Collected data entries
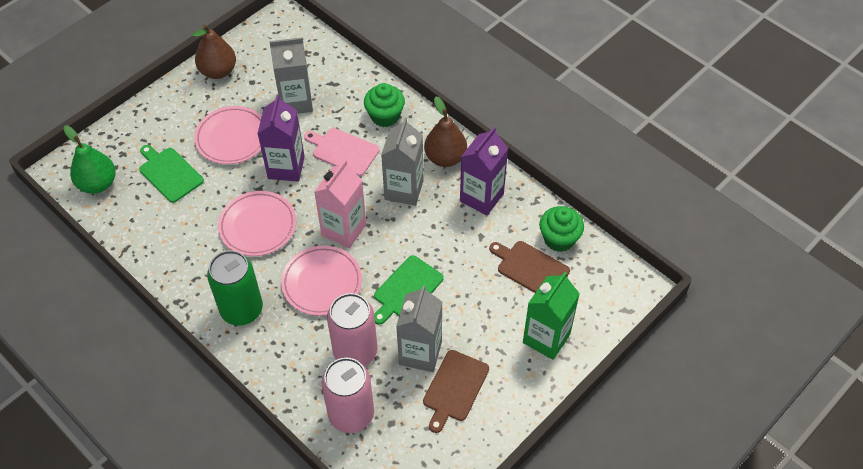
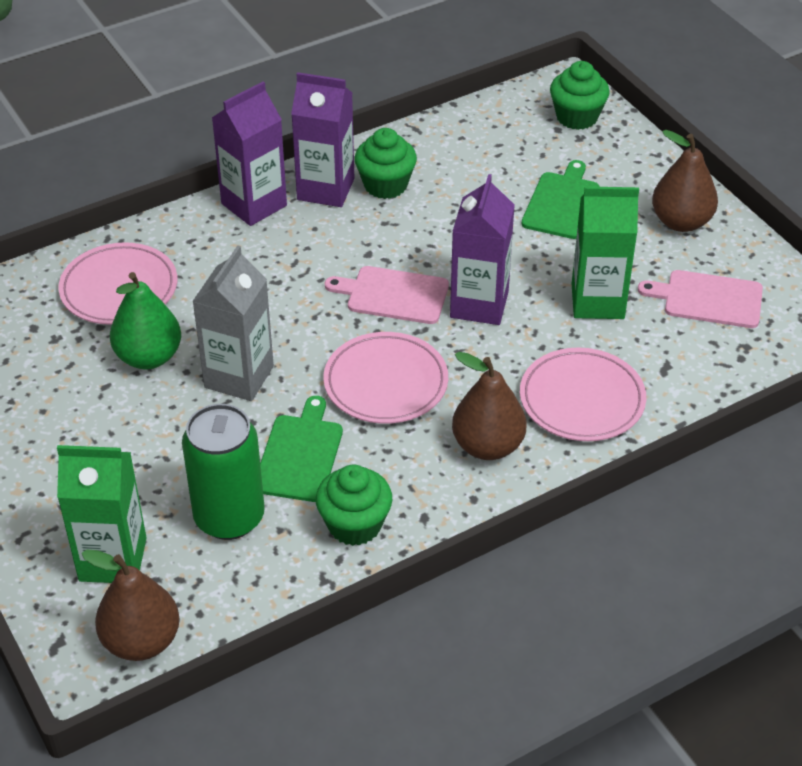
brown cutting board: [423,350,489,433] [489,241,570,293] = 2 -> none = 0
brown pear: [192,24,236,79] [424,96,467,167] = 2 -> [82,550,180,661] [452,352,527,460] [652,130,718,232] = 3
green carton: [523,272,580,360] = 1 -> [57,445,146,583] [572,186,639,319] = 2
green cupcake: [364,83,405,127] [539,206,584,252] = 2 -> [316,465,392,546] [354,128,417,199] [550,61,610,130] = 3
grey carton: [269,37,313,114] [381,118,424,206] [396,285,442,372] = 3 -> [192,245,274,401] = 1
pink can: [321,358,374,433] [327,293,378,366] = 2 -> none = 0
pink carton: [314,160,366,248] = 1 -> none = 0
pink cutting board: [304,128,380,176] = 1 -> [325,266,449,324] [638,270,763,328] = 2
purple carton: [257,95,305,182] [460,127,508,215] = 2 -> [212,82,287,226] [291,72,354,207] [450,174,515,325] = 3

ASSIGNMENT:
Set down every entry above without alteration, but print no images.

SOLUTION TO THIS EXERCISE:
brown cutting board: [423,350,489,433] [489,241,570,293] = 2 -> none = 0
brown pear: [192,24,236,79] [424,96,467,167] = 2 -> [82,550,180,661] [452,352,527,460] [652,130,718,232] = 3
green carton: [523,272,580,360] = 1 -> [57,445,146,583] [572,186,639,319] = 2
green cupcake: [364,83,405,127] [539,206,584,252] = 2 -> [316,465,392,546] [354,128,417,199] [550,61,610,130] = 3
grey carton: [269,37,313,114] [381,118,424,206] [396,285,442,372] = 3 -> [192,245,274,401] = 1
pink can: [321,358,374,433] [327,293,378,366] = 2 -> none = 0
pink carton: [314,160,366,248] = 1 -> none = 0
pink cutting board: [304,128,380,176] = 1 -> [325,266,449,324] [638,270,763,328] = 2
purple carton: [257,95,305,182] [460,127,508,215] = 2 -> [212,82,287,226] [291,72,354,207] [450,174,515,325] = 3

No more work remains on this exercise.